Change listing data
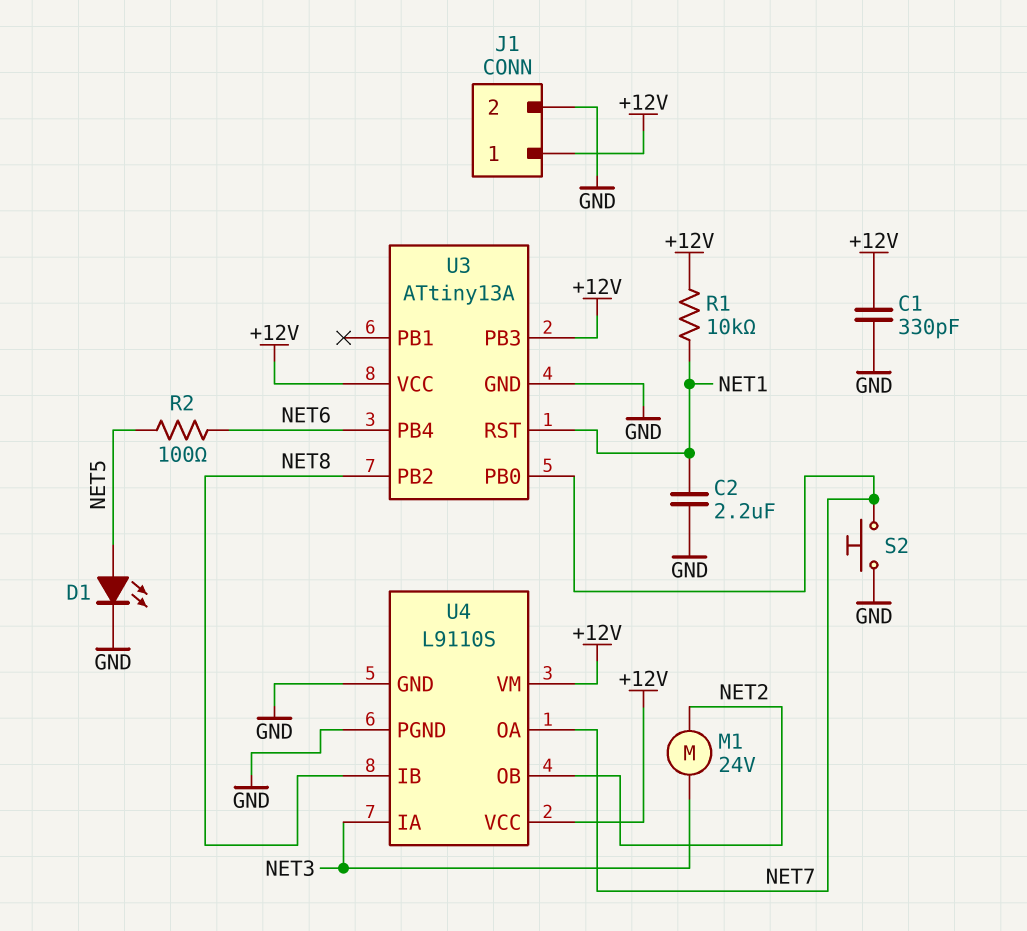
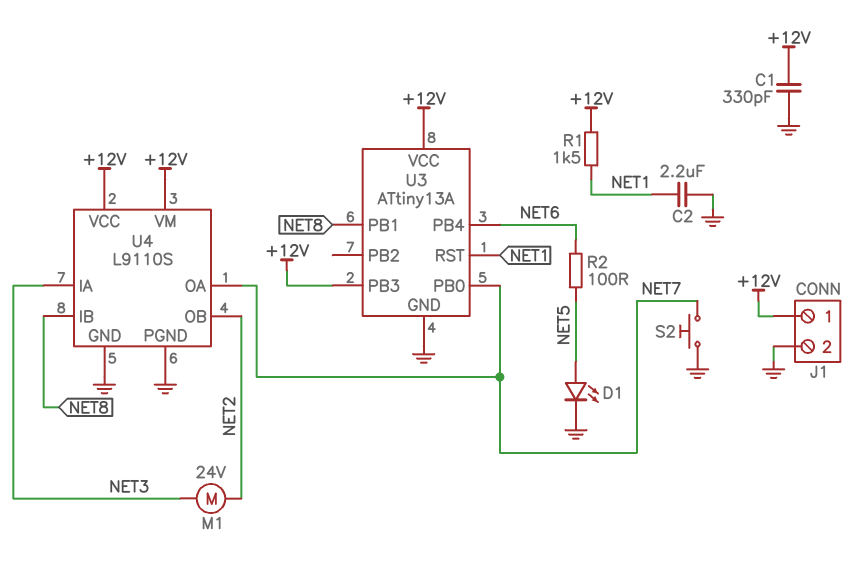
R1: 10k (+12V, NET1) -> 1.5k (+12V, NET1)
U3 pin PB1: none -> NET8
U3 pin PB2: NET8 -> none

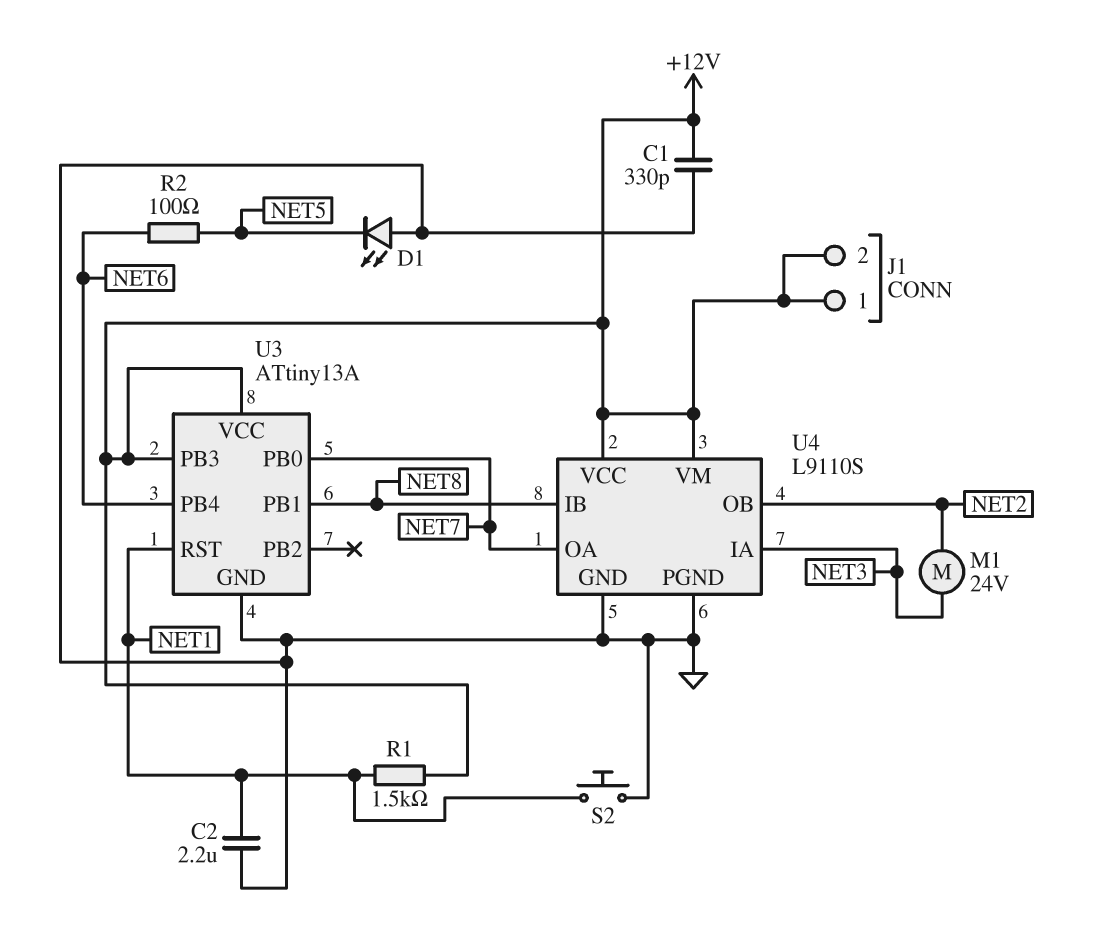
D1: LED (A NET5, K GND) -> LED (A GND, K NET5)
J1 pin 2: GND -> +12V
S2: button (GND, NET7) -> button (GND, NET1)

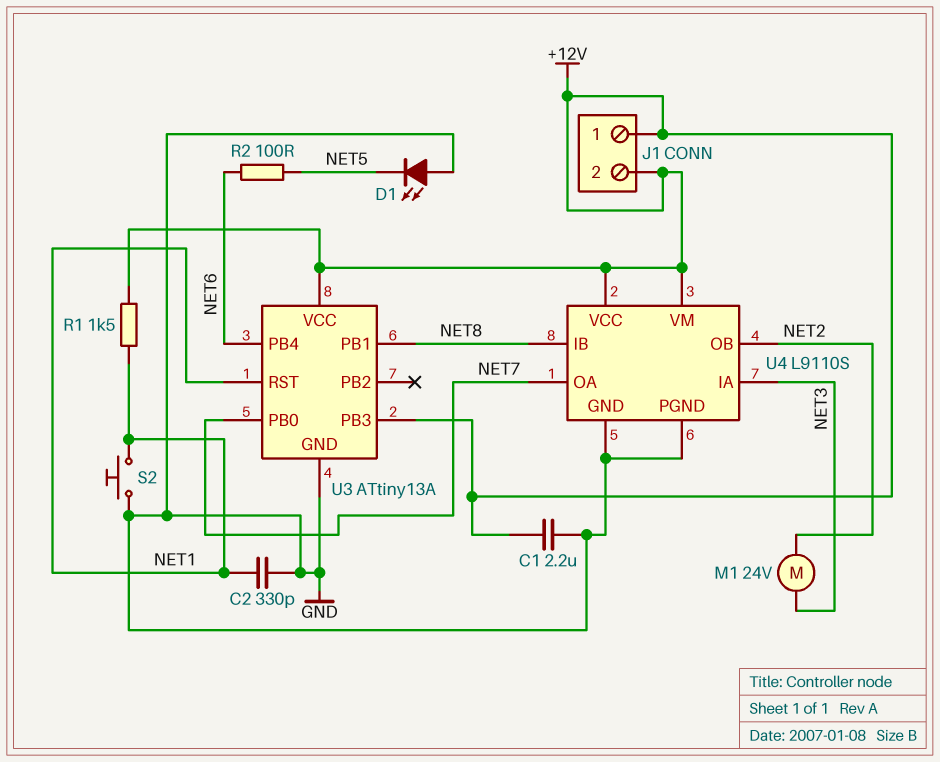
C1: 330pF (+12V, GND) -> 2.2uF (+12V, GND)
C2: 2.2uF (GND, NET1) -> 330pF (GND, NET1)

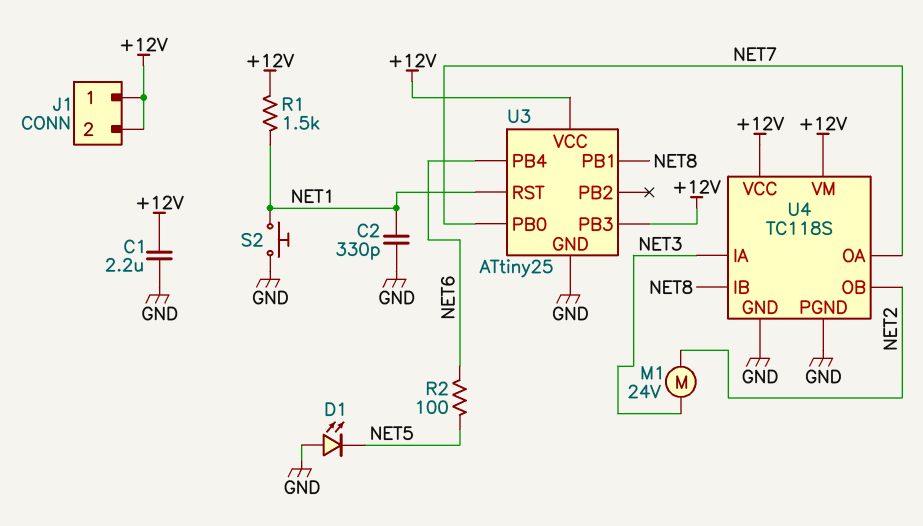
U3: ATtiny13A -> ATtiny25
U4: L9110S -> TC118S

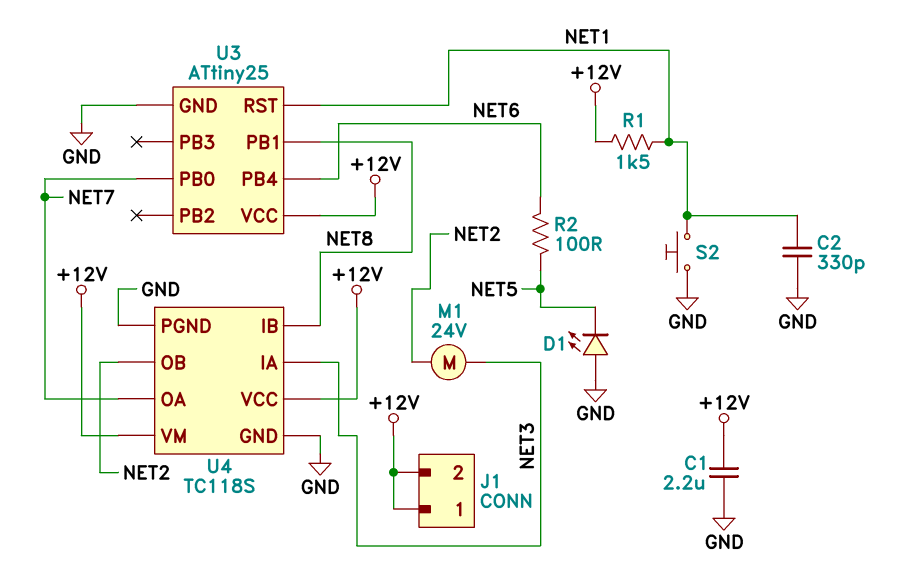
U3 pin PB3: +12V -> none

TASK OBJECTIVE:
Copy each line of the records precisely and drop any images they hold.

ANSWER FOR THIS EXERCISE:
R1: 10k (+12V, NET1) -> 1.5k (+12V, NET1)
U3 pin PB1: none -> NET8
U3 pin PB2: NET8 -> none

D1: LED (A NET5, K GND) -> LED (A GND, K NET5)
J1 pin 2: GND -> +12V
S2: button (GND, NET7) -> button (GND, NET1)

C1: 330pF (+12V, GND) -> 2.2uF (+12V, GND)
C2: 2.2uF (GND, NET1) -> 330pF (GND, NET1)

U3: ATtiny13A -> ATtiny25
U4: L9110S -> TC118S

U3 pin PB3: +12V -> none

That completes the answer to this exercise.